| Work instructions |
A faithful copy is required: transcribe each line below exactly, minus the pictures.

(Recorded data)
__________

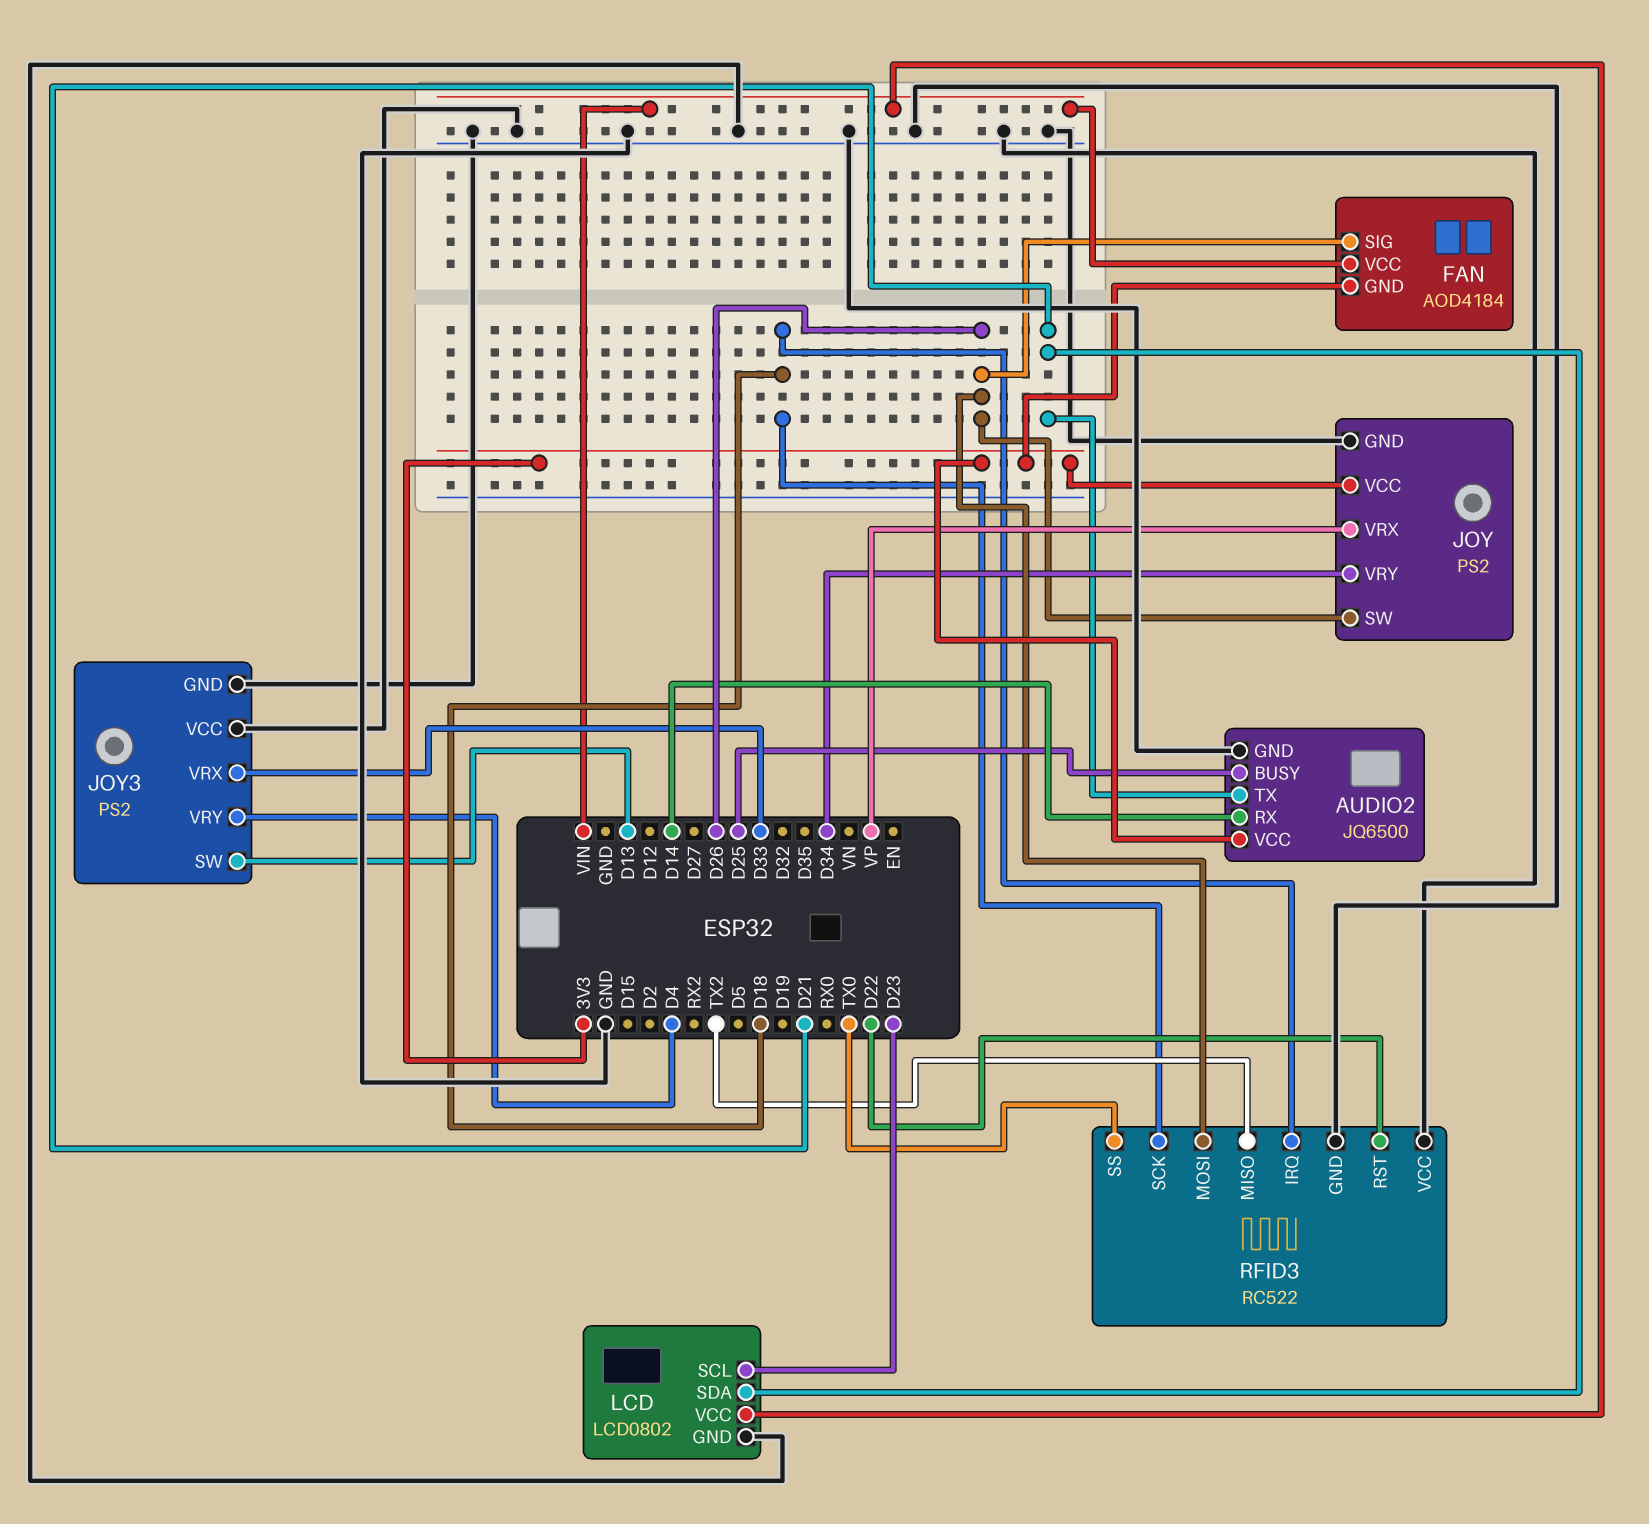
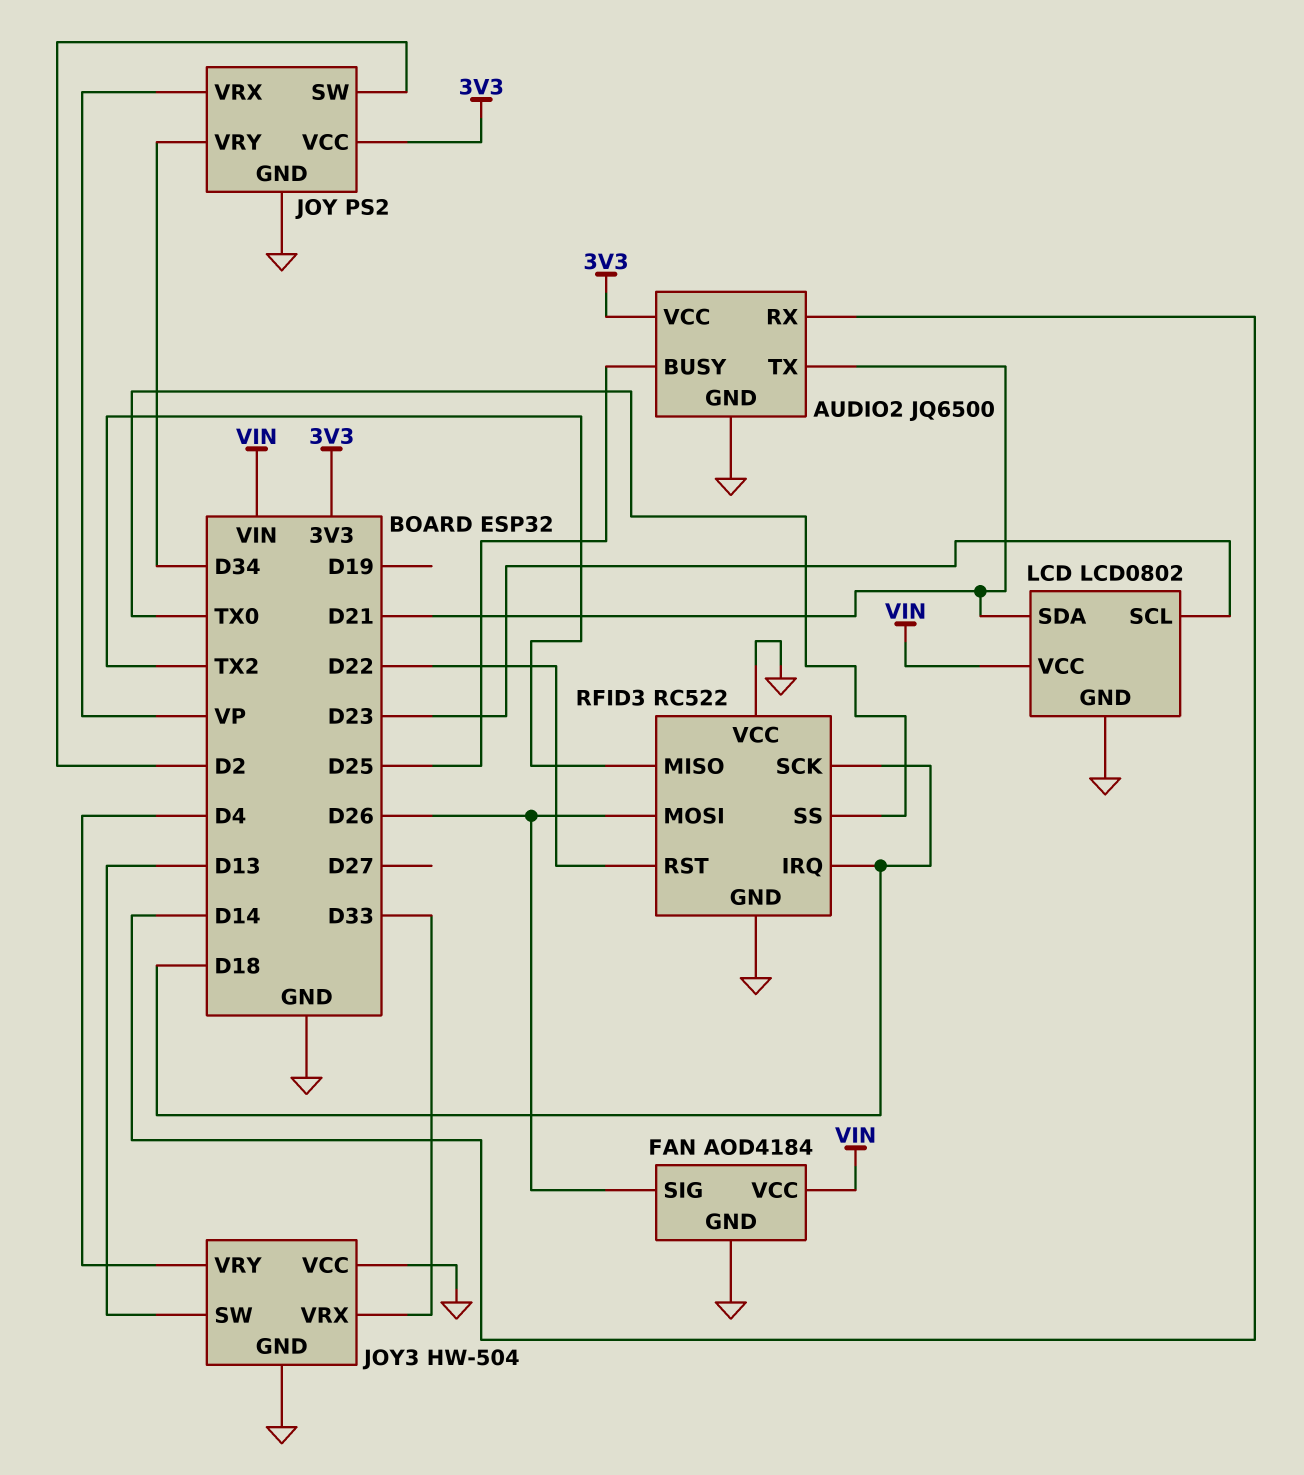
FAN pin GND: 3V3 -> GND
JOY pin SW: D26 -> D2
JOY3: PS2 -> HW-504

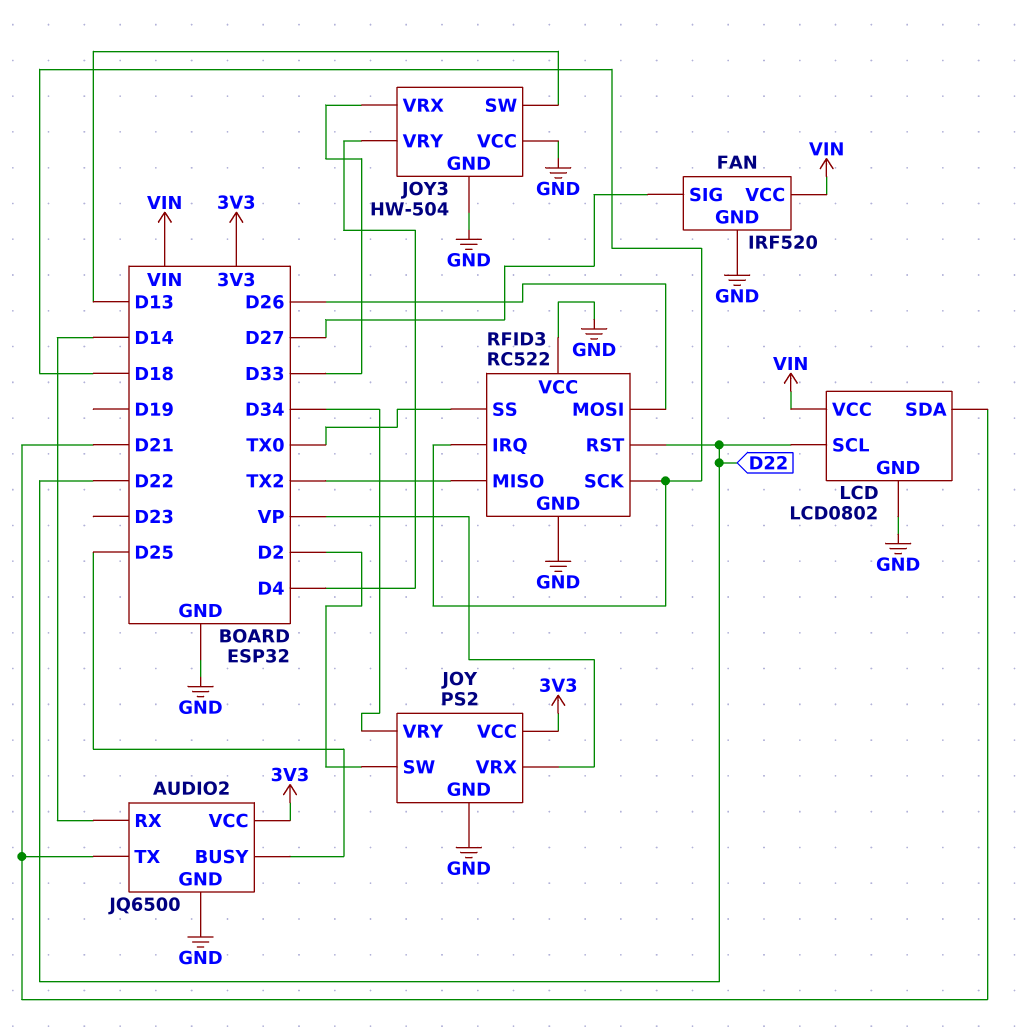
FAN: AOD4184 -> IRF520
FAN pin SIG: D26 -> D27
LCD pin SCL: D23 -> D22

__________

| Response to the exercise |
FAN pin GND: 3V3 -> GND
JOY pin SW: D26 -> D2
JOY3: PS2 -> HW-504

FAN: AOD4184 -> IRF520
FAN pin SIG: D26 -> D27
LCD pin SCL: D23 -> D22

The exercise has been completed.